- BRIEF: Extract every line starting at the line that contains "brown brick C8:D8" and ending with the final line of the data, inclusive; give only those lines, word for word.

╭─ RECORD SET

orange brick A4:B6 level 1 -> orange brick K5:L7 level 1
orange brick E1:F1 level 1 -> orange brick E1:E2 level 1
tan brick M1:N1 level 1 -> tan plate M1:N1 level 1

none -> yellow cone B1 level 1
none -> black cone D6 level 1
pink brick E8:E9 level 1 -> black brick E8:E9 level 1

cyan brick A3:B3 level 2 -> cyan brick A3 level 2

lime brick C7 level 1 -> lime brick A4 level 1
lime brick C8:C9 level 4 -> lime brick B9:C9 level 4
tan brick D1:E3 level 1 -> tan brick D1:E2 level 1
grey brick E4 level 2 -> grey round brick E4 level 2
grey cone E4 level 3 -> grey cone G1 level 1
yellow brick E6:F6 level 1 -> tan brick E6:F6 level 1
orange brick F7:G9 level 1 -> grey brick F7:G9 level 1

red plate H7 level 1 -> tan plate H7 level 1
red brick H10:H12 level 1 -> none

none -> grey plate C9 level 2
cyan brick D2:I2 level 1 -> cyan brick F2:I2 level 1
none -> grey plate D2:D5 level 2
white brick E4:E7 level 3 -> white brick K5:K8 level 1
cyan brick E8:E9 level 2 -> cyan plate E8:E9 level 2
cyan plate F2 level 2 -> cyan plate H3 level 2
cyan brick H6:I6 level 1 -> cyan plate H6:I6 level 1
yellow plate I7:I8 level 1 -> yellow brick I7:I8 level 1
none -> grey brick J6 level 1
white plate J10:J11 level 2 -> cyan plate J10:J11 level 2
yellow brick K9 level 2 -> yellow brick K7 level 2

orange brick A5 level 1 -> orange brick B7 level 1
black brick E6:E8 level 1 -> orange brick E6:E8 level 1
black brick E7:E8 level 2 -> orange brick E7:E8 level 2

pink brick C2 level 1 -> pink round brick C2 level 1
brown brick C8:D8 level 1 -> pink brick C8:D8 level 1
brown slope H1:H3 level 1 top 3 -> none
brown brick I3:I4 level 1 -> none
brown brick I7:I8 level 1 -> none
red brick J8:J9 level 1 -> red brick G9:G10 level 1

╰─

- EXPECTED ANSWER:
brown brick C8:D8 level 1 -> pink brick C8:D8 level 1
brown slope H1:H3 level 1 top 3 -> none
brown brick I3:I4 level 1 -> none
brown brick I7:I8 level 1 -> none
red brick J8:J9 level 1 -> red brick G9:G10 level 1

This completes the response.